PROMPT -> Copy, exactly and without additions, every line in the records below from the one holding "(1044, 288) = (582, 148): white" through the one holding "camera: 150 degrees left, 15 degrees up", both ends included.

RECORD EXTRACTS ->
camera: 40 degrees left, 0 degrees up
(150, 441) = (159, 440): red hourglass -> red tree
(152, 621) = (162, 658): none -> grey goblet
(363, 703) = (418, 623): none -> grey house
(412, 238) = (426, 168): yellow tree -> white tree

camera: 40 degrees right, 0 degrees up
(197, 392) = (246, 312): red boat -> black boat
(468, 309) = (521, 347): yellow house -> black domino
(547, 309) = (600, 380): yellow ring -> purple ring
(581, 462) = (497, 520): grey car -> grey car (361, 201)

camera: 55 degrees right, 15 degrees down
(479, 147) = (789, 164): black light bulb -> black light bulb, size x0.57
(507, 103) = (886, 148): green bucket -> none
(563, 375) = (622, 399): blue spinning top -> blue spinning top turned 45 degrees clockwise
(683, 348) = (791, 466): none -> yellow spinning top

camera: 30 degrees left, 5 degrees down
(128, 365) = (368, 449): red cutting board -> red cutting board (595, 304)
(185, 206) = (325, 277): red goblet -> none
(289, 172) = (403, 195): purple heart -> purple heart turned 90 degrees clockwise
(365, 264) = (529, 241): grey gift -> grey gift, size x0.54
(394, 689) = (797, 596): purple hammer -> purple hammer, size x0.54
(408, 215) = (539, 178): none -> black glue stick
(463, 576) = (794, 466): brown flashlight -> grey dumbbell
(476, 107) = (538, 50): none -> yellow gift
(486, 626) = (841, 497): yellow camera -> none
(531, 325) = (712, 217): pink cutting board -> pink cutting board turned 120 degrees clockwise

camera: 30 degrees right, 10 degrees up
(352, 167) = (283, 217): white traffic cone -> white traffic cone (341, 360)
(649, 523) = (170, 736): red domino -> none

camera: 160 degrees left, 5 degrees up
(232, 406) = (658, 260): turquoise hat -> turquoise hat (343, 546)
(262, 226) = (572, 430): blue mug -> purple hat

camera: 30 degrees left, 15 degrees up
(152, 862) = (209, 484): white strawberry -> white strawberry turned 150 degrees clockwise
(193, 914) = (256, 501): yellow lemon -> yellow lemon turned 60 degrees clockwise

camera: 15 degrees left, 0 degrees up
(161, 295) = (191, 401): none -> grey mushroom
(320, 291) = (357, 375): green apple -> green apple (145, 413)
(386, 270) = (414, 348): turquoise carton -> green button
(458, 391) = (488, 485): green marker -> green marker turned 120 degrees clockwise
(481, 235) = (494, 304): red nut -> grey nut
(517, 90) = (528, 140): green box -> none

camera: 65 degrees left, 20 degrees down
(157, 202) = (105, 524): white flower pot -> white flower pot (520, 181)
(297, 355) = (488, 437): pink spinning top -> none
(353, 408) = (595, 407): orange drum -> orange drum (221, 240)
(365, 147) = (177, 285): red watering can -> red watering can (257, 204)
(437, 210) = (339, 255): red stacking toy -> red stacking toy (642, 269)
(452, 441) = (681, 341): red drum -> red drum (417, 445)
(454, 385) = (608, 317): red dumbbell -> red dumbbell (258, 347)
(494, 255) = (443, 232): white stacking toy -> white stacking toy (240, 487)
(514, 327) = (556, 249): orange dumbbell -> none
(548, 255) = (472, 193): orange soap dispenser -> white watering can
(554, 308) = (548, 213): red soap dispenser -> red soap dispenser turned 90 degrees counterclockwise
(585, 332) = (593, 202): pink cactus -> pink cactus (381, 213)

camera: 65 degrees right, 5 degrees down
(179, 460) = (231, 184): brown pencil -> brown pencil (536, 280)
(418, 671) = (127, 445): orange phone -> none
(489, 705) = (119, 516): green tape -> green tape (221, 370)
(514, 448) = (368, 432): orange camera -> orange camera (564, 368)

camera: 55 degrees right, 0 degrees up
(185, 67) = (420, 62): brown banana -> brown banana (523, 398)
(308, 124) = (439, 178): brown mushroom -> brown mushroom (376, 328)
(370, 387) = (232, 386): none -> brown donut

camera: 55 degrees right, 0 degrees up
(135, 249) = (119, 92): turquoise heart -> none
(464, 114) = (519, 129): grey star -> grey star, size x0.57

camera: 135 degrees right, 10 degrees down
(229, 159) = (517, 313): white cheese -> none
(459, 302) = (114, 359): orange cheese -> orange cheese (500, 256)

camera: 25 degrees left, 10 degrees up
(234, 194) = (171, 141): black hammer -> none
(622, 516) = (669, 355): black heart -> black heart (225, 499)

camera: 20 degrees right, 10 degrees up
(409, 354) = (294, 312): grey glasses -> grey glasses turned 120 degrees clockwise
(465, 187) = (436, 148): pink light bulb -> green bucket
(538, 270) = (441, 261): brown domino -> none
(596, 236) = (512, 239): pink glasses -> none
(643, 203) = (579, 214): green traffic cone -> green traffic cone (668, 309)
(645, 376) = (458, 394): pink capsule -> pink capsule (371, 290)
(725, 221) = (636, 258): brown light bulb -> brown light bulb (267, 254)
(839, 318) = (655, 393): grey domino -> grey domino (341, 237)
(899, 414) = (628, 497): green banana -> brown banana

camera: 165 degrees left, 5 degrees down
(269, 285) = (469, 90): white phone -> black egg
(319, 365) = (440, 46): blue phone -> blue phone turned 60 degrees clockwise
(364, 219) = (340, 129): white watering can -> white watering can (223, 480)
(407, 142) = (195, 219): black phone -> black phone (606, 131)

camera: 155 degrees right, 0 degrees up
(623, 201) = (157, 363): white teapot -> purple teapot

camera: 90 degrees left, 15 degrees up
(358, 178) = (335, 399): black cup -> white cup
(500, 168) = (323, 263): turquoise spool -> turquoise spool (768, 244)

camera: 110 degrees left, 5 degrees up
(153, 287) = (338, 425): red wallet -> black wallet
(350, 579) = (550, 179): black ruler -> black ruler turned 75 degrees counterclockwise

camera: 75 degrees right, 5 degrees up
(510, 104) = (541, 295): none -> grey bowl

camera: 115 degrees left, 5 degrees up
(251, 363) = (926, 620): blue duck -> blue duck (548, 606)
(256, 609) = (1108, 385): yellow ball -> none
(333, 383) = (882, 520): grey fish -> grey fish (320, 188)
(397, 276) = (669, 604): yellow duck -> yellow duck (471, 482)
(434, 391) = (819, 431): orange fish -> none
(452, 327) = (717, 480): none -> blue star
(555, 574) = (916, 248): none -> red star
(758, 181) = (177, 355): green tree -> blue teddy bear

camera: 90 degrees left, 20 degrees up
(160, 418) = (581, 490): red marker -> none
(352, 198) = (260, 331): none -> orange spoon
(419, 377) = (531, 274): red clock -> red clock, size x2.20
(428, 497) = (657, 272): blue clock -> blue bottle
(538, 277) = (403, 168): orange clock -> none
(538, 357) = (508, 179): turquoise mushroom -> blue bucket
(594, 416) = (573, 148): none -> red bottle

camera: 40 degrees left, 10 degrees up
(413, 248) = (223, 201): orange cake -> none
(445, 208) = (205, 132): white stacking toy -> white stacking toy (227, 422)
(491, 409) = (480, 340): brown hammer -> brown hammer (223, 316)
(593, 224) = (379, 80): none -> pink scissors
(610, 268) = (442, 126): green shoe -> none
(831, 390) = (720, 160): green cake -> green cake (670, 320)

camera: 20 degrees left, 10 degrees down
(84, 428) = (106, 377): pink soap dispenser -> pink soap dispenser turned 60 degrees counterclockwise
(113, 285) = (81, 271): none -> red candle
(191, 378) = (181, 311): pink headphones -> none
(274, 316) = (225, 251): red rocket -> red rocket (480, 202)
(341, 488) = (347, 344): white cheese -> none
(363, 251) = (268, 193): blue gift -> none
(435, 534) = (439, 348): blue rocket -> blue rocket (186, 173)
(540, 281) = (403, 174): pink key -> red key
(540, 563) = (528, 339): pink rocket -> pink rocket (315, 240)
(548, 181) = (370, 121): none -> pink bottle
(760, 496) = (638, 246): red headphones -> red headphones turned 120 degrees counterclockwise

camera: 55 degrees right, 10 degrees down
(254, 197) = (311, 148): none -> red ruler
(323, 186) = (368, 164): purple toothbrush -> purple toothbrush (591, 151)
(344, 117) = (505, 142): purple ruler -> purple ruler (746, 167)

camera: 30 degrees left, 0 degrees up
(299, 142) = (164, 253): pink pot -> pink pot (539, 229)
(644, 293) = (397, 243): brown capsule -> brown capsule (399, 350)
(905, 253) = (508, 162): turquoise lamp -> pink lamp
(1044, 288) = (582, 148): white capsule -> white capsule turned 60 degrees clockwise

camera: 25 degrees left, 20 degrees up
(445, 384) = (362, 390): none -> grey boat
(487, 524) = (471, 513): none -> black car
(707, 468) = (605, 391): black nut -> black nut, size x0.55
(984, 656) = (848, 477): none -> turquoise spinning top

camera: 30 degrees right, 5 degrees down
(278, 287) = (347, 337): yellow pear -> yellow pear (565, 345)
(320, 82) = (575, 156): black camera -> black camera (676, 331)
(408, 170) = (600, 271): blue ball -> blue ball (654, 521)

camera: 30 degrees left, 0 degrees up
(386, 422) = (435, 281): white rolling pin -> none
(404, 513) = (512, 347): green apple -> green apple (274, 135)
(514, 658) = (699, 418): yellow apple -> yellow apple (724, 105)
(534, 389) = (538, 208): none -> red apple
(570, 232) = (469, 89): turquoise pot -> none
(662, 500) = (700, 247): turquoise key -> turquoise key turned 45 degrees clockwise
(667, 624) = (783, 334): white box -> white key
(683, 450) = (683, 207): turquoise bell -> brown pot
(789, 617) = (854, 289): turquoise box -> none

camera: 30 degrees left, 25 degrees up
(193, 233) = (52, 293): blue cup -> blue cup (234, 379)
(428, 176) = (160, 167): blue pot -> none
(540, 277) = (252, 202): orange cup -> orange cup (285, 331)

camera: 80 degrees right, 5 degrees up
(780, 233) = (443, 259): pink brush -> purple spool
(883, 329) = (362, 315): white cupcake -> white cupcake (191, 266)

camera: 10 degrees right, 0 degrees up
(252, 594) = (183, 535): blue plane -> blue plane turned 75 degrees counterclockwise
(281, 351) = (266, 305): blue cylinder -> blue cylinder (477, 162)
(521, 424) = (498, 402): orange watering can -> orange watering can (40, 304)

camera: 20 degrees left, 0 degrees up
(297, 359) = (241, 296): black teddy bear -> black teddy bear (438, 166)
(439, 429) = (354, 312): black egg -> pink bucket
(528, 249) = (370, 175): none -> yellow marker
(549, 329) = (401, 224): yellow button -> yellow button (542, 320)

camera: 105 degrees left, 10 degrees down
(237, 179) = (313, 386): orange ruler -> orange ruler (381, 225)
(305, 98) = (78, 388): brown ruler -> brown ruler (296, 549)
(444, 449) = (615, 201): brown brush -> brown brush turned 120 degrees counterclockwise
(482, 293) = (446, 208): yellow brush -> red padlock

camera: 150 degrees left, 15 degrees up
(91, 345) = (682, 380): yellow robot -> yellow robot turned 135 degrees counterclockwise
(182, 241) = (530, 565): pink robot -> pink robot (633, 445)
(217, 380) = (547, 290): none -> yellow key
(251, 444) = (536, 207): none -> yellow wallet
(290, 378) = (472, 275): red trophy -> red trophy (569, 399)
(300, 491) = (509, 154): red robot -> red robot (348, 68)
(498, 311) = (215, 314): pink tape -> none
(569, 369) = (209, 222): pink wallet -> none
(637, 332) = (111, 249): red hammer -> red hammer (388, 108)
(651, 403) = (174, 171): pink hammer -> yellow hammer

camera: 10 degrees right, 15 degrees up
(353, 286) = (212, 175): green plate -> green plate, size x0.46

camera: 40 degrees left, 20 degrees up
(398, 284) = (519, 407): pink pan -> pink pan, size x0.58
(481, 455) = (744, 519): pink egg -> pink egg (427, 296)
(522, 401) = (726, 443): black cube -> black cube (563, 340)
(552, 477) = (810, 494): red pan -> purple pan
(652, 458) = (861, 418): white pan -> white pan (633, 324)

RESULT ->
(1044, 288) = (582, 148): white capsule -> white capsule turned 60 degrees clockwise

camera: 25 degrees left, 20 degrees up
(445, 384) = (362, 390): none -> grey boat
(487, 524) = (471, 513): none -> black car
(707, 468) = (605, 391): black nut -> black nut, size x0.55
(984, 656) = (848, 477): none -> turquoise spinning top

camera: 30 degrees right, 5 degrees down
(278, 287) = (347, 337): yellow pear -> yellow pear (565, 345)
(320, 82) = (575, 156): black camera -> black camera (676, 331)
(408, 170) = (600, 271): blue ball -> blue ball (654, 521)

camera: 30 degrees left, 0 degrees up
(386, 422) = (435, 281): white rolling pin -> none
(404, 513) = (512, 347): green apple -> green apple (274, 135)
(514, 658) = (699, 418): yellow apple -> yellow apple (724, 105)
(534, 389) = (538, 208): none -> red apple
(570, 232) = (469, 89): turquoise pot -> none
(662, 500) = (700, 247): turquoise key -> turquoise key turned 45 degrees clockwise
(667, 624) = (783, 334): white box -> white key
(683, 450) = (683, 207): turquoise bell -> brown pot
(789, 617) = (854, 289): turquoise box -> none

camera: 30 degrees left, 25 degrees up
(193, 233) = (52, 293): blue cup -> blue cup (234, 379)
(428, 176) = (160, 167): blue pot -> none
(540, 277) = (252, 202): orange cup -> orange cup (285, 331)

camera: 80 degrees right, 5 degrees up
(780, 233) = (443, 259): pink brush -> purple spool
(883, 329) = (362, 315): white cupcake -> white cupcake (191, 266)

camera: 10 degrees right, 0 degrees up
(252, 594) = (183, 535): blue plane -> blue plane turned 75 degrees counterclockwise
(281, 351) = (266, 305): blue cylinder -> blue cylinder (477, 162)
(521, 424) = (498, 402): orange watering can -> orange watering can (40, 304)

camera: 20 degrees left, 0 degrees up
(297, 359) = (241, 296): black teddy bear -> black teddy bear (438, 166)
(439, 429) = (354, 312): black egg -> pink bucket
(528, 249) = (370, 175): none -> yellow marker
(549, 329) = (401, 224): yellow button -> yellow button (542, 320)

camera: 105 degrees left, 10 degrees down
(237, 179) = (313, 386): orange ruler -> orange ruler (381, 225)
(305, 98) = (78, 388): brown ruler -> brown ruler (296, 549)
(444, 449) = (615, 201): brown brush -> brown brush turned 120 degrees counterclockwise
(482, 293) = (446, 208): yellow brush -> red padlock

camera: 150 degrees left, 15 degrees up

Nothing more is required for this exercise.